begin Records for the exercise
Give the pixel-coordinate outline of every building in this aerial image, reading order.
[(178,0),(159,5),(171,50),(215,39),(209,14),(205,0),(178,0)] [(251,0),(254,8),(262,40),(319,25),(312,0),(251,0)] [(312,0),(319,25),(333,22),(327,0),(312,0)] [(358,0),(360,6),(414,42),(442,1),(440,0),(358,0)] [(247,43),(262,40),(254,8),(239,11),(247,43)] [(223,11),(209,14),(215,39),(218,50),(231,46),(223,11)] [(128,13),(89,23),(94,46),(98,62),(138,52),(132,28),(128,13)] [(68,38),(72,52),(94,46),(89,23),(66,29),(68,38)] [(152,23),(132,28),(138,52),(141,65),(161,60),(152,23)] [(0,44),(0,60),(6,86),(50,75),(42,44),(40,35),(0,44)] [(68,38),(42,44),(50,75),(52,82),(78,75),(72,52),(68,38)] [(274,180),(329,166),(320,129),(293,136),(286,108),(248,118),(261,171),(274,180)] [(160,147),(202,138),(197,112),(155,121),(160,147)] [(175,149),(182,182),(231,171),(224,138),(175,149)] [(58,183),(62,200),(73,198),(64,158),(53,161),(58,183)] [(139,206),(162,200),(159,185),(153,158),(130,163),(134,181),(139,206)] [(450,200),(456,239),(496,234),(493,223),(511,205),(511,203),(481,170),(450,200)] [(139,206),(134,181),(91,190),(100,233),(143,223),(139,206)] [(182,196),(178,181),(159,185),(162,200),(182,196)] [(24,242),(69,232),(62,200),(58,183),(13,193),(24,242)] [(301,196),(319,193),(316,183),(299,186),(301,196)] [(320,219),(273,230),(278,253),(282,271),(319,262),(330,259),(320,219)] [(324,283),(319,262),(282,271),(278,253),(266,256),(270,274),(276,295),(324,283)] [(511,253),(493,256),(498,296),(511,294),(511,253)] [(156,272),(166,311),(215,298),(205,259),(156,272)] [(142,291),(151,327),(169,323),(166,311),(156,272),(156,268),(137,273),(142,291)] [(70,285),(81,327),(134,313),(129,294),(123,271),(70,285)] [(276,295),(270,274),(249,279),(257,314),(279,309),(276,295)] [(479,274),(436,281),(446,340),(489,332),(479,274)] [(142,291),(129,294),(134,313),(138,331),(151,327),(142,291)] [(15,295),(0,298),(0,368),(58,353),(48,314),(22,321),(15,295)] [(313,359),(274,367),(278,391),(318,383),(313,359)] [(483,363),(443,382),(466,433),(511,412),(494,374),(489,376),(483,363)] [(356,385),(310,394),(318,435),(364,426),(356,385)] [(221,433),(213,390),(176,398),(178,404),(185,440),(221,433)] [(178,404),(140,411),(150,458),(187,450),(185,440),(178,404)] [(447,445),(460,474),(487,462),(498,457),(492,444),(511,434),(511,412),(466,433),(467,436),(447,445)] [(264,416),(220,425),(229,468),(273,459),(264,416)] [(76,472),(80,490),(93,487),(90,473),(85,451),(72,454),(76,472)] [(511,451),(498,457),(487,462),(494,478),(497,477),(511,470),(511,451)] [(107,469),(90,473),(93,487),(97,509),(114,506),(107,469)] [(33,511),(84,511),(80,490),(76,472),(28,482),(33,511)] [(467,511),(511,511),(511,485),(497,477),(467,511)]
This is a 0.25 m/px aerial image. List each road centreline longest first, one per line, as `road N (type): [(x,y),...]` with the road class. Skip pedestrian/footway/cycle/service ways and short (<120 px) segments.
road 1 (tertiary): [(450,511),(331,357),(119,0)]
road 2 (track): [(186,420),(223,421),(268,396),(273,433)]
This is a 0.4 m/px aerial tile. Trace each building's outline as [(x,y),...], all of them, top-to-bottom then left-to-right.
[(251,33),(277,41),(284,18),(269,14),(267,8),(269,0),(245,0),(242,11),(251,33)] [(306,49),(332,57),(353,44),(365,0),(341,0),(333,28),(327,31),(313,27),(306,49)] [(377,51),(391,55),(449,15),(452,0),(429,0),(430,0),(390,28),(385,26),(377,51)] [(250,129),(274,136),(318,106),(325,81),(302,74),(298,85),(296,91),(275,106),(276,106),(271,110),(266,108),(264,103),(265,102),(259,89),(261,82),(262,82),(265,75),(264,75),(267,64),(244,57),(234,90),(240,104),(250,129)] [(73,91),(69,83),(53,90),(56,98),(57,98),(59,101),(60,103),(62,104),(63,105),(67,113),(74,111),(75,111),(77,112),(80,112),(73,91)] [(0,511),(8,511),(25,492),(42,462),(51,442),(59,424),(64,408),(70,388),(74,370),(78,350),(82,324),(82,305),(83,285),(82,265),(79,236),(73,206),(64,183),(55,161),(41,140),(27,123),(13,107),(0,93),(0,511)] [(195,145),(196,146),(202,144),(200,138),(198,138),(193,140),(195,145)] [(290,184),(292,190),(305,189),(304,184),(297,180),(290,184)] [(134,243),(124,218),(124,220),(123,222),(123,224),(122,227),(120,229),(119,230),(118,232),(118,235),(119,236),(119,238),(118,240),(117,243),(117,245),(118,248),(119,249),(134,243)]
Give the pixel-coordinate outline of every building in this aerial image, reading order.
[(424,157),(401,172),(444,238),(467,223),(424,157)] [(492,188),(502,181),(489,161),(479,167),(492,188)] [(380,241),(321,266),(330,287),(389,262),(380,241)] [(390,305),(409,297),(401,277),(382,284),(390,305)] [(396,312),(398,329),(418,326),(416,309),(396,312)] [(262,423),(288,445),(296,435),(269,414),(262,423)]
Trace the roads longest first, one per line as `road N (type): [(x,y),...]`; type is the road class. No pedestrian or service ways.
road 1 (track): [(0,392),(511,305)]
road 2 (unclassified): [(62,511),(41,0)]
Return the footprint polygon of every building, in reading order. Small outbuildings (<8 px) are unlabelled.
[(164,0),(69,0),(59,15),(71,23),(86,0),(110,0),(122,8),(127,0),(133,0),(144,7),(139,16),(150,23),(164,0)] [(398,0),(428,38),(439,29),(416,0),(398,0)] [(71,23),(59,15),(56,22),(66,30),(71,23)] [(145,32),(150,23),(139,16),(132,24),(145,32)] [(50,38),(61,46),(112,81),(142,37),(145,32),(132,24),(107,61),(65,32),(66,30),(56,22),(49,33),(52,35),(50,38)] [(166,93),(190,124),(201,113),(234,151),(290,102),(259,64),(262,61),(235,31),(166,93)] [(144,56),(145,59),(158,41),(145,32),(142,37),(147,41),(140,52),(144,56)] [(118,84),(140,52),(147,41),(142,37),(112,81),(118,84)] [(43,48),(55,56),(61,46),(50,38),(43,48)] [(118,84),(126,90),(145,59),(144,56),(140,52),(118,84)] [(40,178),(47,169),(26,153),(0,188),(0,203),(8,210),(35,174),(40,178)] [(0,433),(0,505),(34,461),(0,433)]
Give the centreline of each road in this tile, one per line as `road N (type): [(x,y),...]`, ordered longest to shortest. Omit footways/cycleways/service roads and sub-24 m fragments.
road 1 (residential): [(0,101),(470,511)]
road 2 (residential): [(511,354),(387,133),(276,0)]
end Records for the exercise
begin Records for the exercise
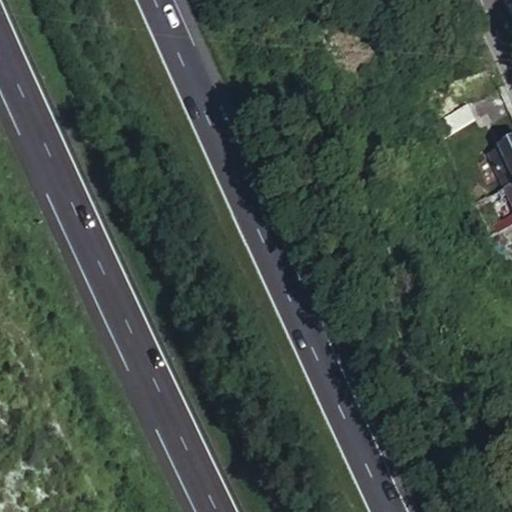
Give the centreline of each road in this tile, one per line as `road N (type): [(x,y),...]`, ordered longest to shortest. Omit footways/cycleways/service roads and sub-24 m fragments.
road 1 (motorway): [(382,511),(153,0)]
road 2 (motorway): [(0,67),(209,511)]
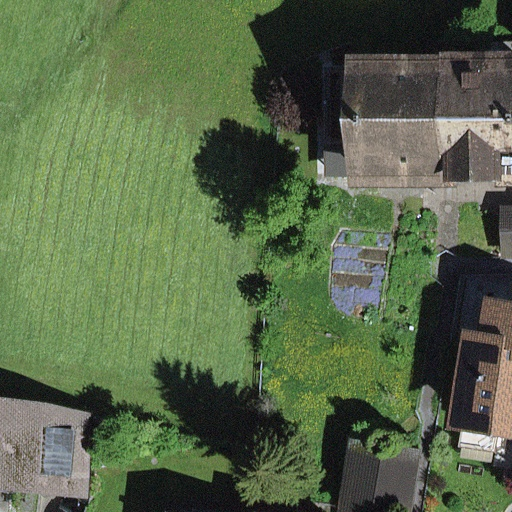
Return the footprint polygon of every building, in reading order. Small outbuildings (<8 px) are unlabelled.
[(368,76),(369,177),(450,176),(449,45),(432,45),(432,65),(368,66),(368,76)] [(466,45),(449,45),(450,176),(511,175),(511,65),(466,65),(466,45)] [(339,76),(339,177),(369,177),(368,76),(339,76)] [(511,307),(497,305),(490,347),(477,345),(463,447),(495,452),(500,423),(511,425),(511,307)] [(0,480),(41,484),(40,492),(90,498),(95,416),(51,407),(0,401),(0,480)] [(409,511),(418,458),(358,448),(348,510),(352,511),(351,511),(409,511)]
end Records for the exercise
begin Records for the exercise
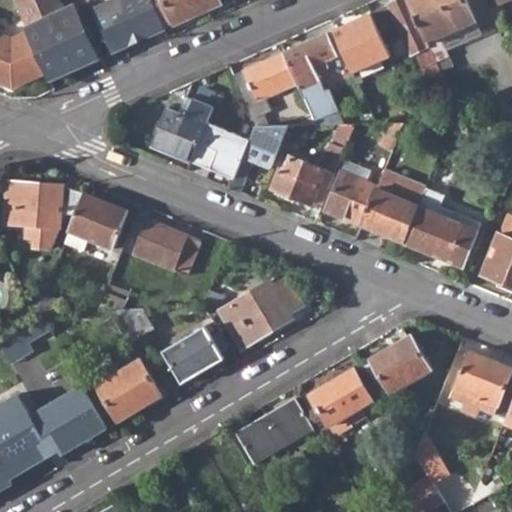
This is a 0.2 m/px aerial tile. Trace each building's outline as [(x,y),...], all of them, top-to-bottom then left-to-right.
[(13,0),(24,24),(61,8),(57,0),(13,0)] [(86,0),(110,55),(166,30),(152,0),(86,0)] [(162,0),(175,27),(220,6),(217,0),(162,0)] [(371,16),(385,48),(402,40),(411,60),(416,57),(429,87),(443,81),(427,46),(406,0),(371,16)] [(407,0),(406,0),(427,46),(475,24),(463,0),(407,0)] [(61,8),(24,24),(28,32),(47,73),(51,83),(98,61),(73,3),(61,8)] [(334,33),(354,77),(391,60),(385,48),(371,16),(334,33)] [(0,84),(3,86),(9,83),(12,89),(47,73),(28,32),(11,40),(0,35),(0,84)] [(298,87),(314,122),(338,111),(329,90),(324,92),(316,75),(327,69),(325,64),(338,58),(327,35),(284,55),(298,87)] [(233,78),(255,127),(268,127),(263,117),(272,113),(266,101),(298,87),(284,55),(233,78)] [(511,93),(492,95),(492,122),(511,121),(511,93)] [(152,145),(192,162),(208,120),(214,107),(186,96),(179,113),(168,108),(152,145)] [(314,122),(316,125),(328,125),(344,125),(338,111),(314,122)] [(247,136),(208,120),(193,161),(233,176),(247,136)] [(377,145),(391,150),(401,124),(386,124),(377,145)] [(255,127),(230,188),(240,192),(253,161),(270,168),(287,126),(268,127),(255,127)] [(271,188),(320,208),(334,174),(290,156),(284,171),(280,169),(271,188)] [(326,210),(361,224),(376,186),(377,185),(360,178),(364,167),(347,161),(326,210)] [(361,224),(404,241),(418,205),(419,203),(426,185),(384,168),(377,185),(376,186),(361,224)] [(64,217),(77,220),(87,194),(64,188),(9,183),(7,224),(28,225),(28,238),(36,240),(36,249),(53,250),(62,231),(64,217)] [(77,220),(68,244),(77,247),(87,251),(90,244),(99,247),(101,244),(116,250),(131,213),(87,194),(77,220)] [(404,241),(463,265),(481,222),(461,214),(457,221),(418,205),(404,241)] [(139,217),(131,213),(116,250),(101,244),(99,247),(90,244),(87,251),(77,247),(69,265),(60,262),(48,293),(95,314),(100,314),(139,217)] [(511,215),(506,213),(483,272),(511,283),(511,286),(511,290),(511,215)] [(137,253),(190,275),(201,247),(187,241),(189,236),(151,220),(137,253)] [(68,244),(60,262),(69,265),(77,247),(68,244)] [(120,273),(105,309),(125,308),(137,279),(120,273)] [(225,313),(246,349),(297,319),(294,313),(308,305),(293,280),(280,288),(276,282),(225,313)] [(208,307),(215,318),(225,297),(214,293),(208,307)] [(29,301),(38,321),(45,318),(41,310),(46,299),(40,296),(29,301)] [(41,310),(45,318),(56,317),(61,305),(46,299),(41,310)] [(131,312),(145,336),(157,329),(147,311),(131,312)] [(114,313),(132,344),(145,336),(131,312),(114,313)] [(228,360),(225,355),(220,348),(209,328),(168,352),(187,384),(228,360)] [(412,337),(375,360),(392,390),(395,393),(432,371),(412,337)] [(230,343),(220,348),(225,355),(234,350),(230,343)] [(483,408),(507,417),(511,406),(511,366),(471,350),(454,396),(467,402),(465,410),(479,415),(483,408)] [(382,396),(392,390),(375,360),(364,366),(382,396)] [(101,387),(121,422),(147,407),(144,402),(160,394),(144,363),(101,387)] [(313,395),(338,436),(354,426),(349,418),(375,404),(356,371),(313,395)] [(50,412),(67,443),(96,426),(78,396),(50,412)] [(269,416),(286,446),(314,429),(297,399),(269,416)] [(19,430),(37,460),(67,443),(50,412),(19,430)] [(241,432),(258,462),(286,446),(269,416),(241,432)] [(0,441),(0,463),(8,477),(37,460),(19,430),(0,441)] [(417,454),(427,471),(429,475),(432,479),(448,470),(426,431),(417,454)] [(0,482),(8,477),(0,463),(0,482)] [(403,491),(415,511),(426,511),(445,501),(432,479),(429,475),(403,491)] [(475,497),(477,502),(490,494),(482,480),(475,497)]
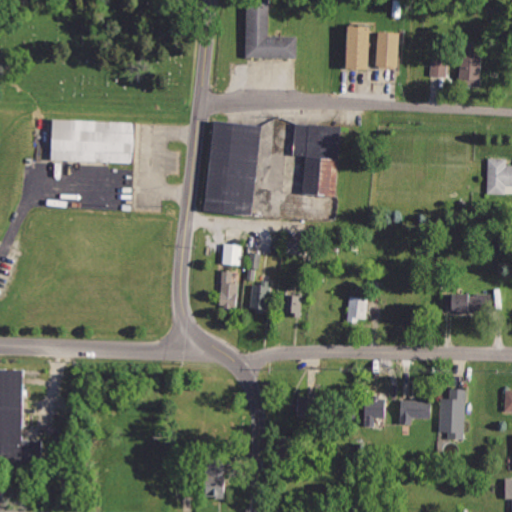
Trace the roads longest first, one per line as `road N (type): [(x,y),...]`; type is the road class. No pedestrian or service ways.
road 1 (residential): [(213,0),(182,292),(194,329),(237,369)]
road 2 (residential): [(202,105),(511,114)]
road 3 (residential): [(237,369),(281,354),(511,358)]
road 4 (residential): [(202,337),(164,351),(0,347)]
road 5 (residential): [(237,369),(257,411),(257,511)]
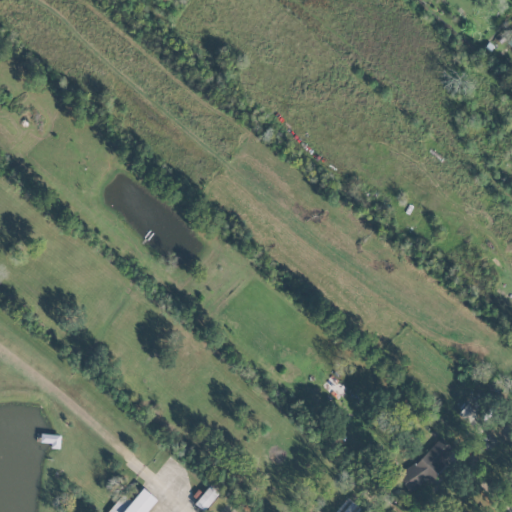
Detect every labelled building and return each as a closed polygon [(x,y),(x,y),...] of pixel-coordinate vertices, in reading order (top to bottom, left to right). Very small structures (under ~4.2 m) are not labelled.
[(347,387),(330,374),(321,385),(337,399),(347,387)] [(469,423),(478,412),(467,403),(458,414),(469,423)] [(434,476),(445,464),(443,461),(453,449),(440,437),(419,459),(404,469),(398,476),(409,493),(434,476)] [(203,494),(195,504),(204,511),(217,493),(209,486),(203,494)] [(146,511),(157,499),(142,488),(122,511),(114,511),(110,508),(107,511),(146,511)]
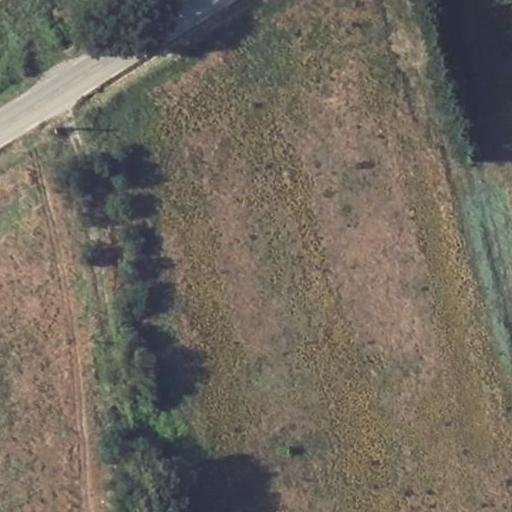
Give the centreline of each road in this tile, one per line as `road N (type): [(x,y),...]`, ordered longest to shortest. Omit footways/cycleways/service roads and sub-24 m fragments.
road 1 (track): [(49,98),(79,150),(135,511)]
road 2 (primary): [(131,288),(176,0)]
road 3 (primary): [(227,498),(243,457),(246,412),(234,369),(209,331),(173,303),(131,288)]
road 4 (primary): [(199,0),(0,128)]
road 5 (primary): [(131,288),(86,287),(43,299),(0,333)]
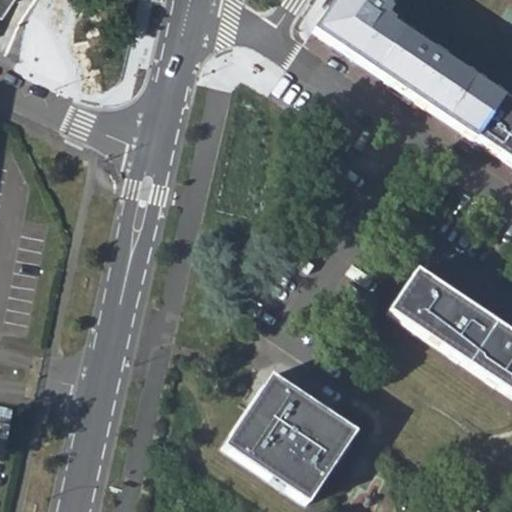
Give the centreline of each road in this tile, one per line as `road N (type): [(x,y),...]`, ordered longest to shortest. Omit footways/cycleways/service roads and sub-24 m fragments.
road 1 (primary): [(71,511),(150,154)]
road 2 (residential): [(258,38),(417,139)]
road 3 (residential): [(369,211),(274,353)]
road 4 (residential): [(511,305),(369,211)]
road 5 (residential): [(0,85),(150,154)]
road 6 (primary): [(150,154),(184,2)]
end Records for the exercise
### Exercise directions
Recast the part of the listing above that opens with the line containing "Detect every labelled" and closes with the line containing "road 5 (primary): [(131,288),(86,287),(43,299),(0,333)]", both included, as a Markdown table with the columns Index and Entry. Give each line its own numbered row, and leave out blank lines and pictures.

### Task solution
| Index | Entry |
|---|---|
| 1 | Detect every labelled building and return each as a closed polygon [(x,y),(x,y),...] of pixel-coordinate vertices, in reading order (top to bottom, left to right). Very small structures (under ~4.2 m) are not labelled. |
| 2 | [(347,387),(330,374),(321,385),(337,399),(347,387)] [(469,423),(478,412),(467,403),(458,414),(469,423)] [(434,476),(445,464),(443,461),(453,449),(440,437),(419,459),(404,469),(398,476),(409,493),(434,476)] [(203,494),(195,504),(204,511),(217,493),(209,486),(203,494)] [(146,511),(157,499),(142,488),(122,511),(114,511),(110,508),(107,511),(146,511)] |
| 3 | Give the centreline of each road in this tile, one per line as `road N (type): [(x,y),...]`, ordered longest to shortest. Omit footways/cycleways/service roads and sub-24 m fragments. |
| 4 | road 1 (track): [(49,98),(79,150),(135,511)] |
| 5 | road 2 (primary): [(131,288),(176,0)] |
| 6 | road 3 (primary): [(227,498),(243,457),(246,412),(234,369),(209,331),(173,303),(131,288)] |
| 7 | road 4 (primary): [(199,0),(0,128)] |
| 8 | road 5 (primary): [(131,288),(86,287),(43,299),(0,333)] |